Strip out the pictures and transcribe the records that follow exactly.

** DATA RECORDS **
= = = = =
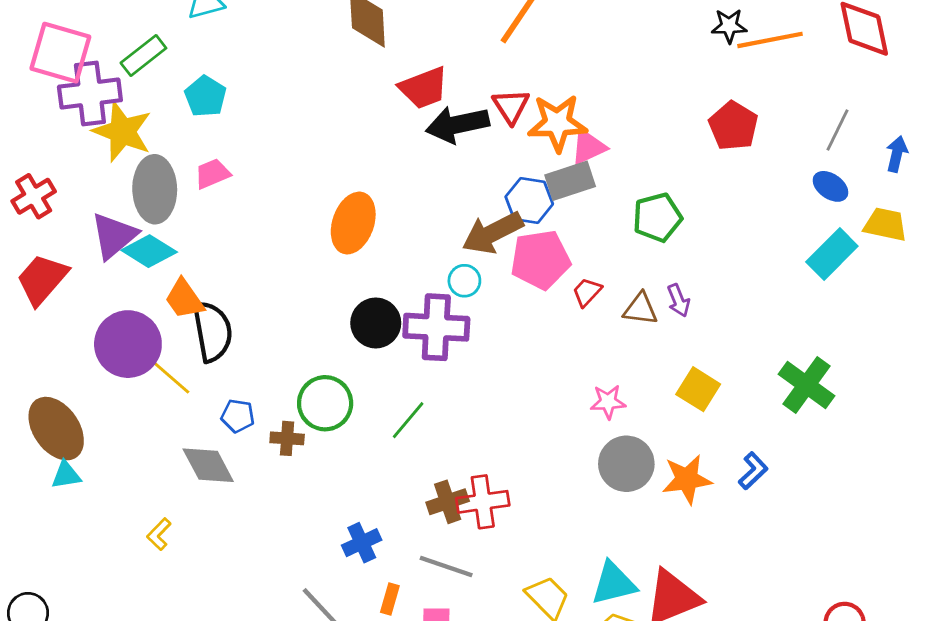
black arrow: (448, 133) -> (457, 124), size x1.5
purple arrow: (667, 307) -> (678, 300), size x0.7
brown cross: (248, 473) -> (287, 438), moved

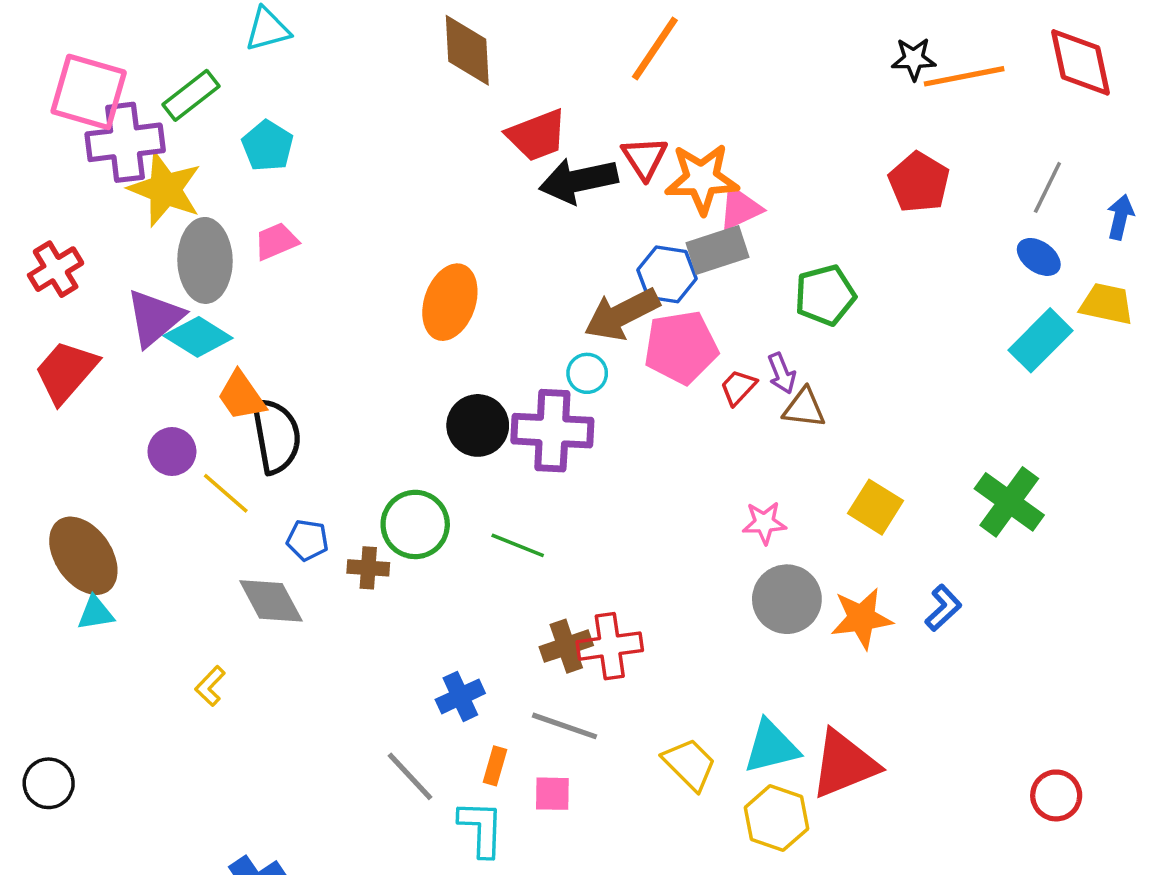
purple arrow: (678, 300) -> (782, 373), moved
purple circle: (128, 344) -> (172, 452), size x0.6
green line: (408, 420) -> (518, 545), turned 72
= = = = =
** EXERCISE OUTPUT **
black arrow: (448, 133) -> (457, 124), size x1.5
purple arrow: (667, 307) -> (678, 300), size x0.7
brown cross: (248, 473) -> (287, 438), moved

purple arrow: (678, 300) -> (782, 373), moved
purple circle: (128, 344) -> (172, 452), size x0.6
green line: (408, 420) -> (518, 545), turned 72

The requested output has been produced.